* Data for analysis
+-------+

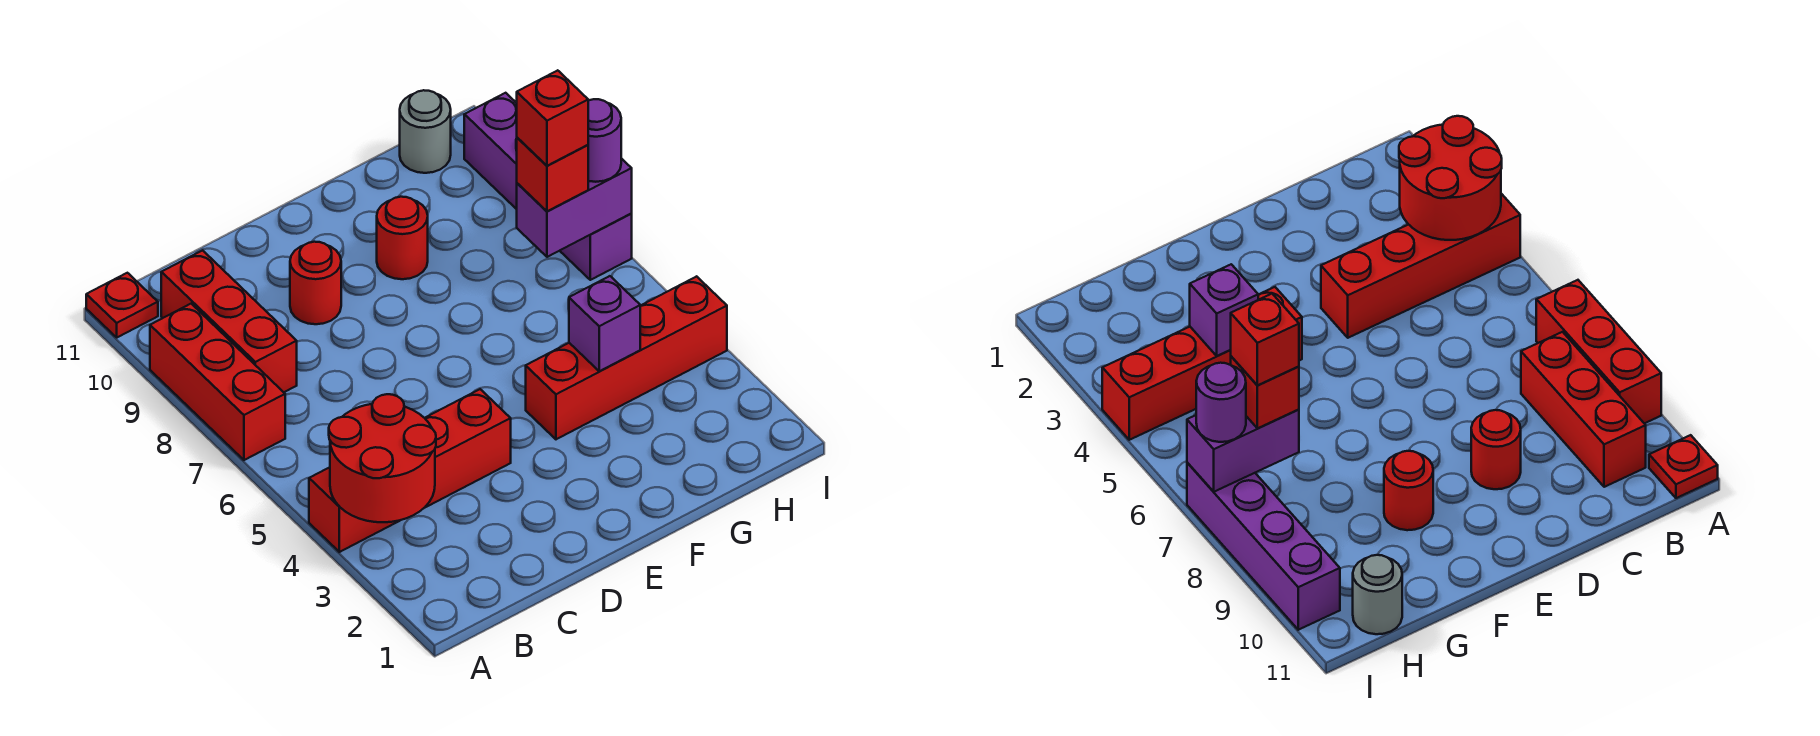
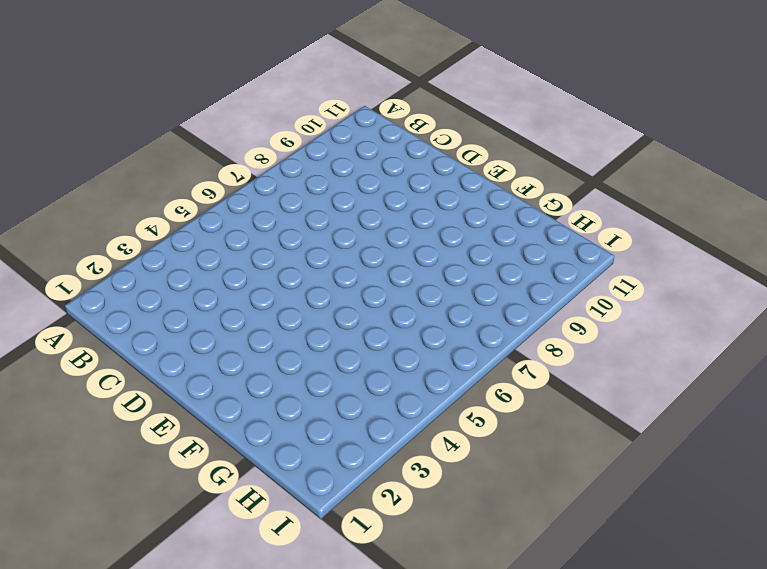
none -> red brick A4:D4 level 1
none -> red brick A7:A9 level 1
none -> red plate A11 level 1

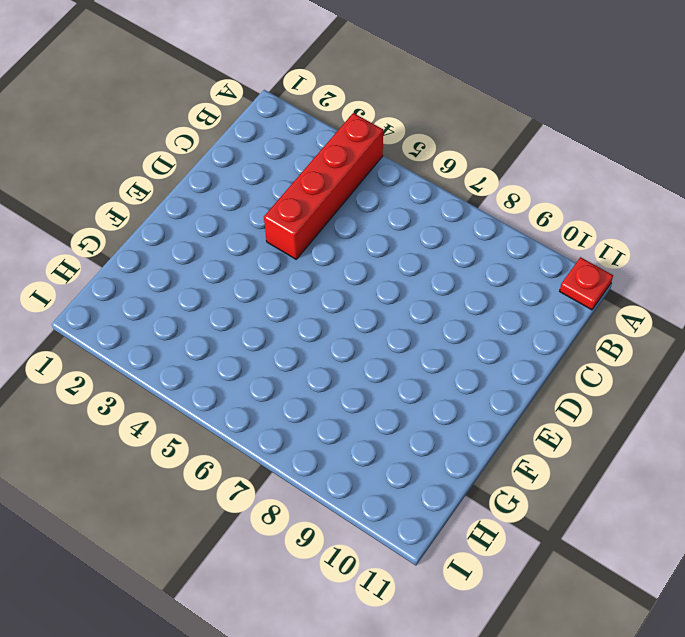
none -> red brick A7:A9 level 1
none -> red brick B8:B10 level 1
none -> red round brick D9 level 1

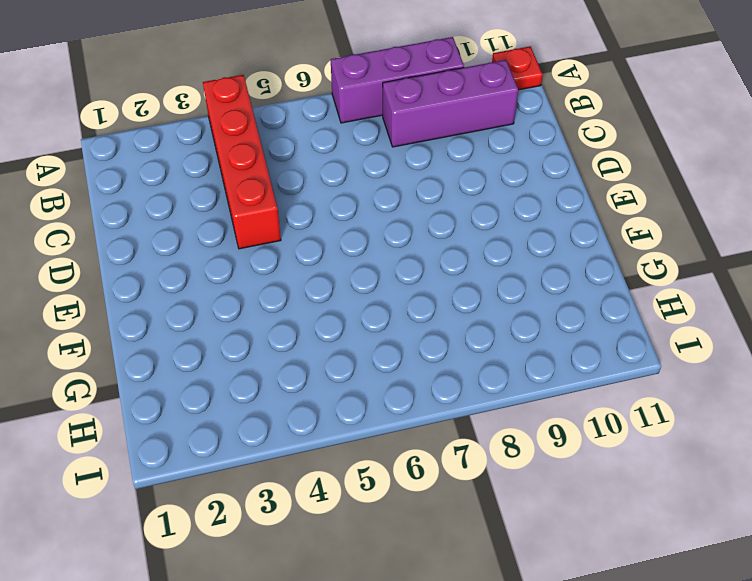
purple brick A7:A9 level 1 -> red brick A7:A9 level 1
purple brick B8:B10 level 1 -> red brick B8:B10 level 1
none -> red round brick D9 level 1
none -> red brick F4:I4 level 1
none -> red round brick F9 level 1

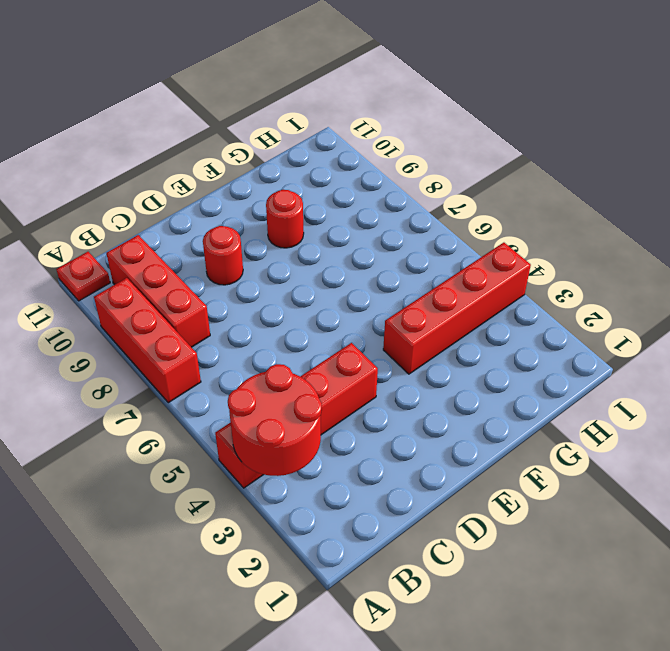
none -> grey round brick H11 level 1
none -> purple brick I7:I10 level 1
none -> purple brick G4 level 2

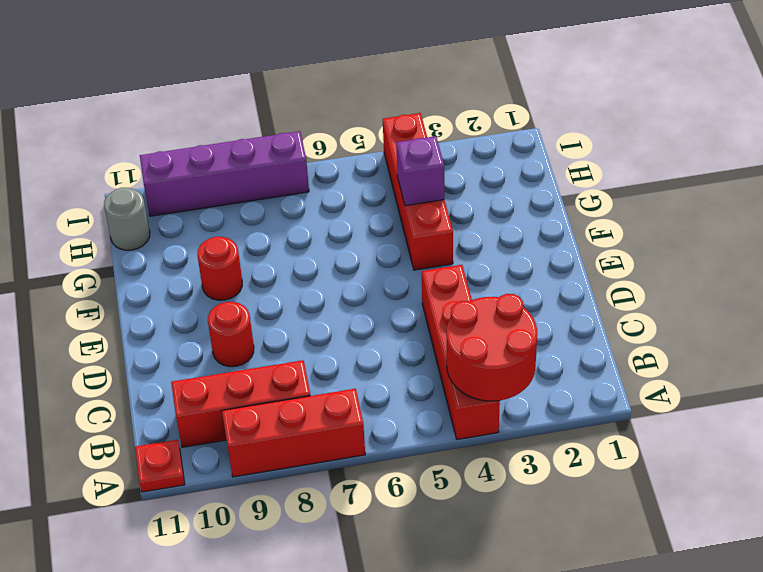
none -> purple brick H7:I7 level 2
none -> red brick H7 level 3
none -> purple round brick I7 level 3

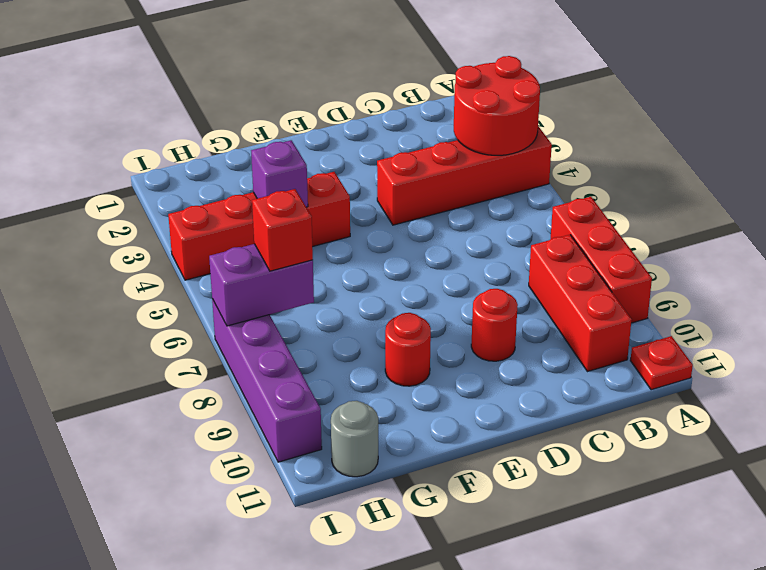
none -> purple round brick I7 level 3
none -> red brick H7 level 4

+-------+

* Goal of the exercise
Word-for-word copy, no pictures: write out the entries above in full.

* Answer to the problem
none -> red brick A4:D4 level 1
none -> red brick A7:A9 level 1
none -> red plate A11 level 1

none -> red brick A7:A9 level 1
none -> red brick B8:B10 level 1
none -> red round brick D9 level 1

purple brick A7:A9 level 1 -> red brick A7:A9 level 1
purple brick B8:B10 level 1 -> red brick B8:B10 level 1
none -> red round brick D9 level 1
none -> red brick F4:I4 level 1
none -> red round brick F9 level 1

none -> grey round brick H11 level 1
none -> purple brick I7:I10 level 1
none -> purple brick G4 level 2

none -> purple brick H7:I7 level 2
none -> red brick H7 level 3
none -> purple round brick I7 level 3

none -> purple round brick I7 level 3
none -> red brick H7 level 4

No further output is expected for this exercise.